## DIRECTIONS
In the data below, find every line with the string "plus" and pull it out.

(Edit difference data)
- - - - - - -

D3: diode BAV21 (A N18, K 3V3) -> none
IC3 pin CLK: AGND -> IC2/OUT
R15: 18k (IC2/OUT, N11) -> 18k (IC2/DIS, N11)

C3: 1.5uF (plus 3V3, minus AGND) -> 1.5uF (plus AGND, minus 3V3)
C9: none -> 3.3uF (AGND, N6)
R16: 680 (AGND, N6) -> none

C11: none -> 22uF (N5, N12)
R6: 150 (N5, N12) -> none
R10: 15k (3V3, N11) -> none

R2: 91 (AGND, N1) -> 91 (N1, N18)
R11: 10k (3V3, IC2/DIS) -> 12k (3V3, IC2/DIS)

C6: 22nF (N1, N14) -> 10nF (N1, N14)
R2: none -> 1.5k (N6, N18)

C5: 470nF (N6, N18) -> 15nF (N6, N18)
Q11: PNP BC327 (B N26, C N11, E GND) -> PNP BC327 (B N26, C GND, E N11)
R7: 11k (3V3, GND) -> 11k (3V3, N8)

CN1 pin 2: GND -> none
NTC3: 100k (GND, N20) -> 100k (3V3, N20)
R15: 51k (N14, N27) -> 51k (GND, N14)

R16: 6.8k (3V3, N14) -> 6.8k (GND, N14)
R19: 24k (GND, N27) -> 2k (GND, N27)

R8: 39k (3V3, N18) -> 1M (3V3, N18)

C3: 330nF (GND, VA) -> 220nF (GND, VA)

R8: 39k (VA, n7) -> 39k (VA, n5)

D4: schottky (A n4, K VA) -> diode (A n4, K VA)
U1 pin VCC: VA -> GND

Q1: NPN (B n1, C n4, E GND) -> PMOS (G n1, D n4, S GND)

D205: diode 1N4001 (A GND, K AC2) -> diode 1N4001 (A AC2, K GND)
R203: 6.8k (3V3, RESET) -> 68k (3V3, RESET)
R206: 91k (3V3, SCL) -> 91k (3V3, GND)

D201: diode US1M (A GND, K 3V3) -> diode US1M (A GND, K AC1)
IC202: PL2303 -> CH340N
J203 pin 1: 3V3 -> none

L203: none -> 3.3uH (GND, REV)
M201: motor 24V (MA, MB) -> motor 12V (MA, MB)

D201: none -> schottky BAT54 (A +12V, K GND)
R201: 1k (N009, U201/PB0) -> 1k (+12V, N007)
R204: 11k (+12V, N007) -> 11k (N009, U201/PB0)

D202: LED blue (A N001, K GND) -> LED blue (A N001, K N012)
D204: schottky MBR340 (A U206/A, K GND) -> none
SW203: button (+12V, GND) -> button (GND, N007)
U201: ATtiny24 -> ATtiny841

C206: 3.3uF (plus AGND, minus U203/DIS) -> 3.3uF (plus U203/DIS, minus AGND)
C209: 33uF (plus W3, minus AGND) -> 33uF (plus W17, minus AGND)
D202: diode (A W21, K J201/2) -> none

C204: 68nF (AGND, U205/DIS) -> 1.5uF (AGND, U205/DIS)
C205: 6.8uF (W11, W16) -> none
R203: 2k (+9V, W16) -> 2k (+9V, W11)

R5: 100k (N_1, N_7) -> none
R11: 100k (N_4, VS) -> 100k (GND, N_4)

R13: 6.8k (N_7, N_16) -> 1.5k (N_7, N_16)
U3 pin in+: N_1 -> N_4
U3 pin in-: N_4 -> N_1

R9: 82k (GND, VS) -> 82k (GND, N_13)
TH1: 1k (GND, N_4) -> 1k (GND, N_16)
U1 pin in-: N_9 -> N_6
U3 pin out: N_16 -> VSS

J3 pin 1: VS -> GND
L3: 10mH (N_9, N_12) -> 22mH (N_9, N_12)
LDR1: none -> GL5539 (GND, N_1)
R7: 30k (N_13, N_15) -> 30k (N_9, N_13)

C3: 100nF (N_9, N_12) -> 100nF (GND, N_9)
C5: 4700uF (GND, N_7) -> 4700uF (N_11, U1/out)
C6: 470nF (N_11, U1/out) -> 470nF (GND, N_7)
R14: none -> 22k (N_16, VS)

- - - - - - -

## YOUR RESPONSE
C3: 1.5uF (plus 3V3, minus AGND) -> 1.5uF (plus AGND, minus 3V3)
C206: 3.3uF (plus AGND, minus U203/DIS) -> 3.3uF (plus U203/DIS, minus AGND)
C209: 33uF (plus W3, minus AGND) -> 33uF (plus W17, minus AGND)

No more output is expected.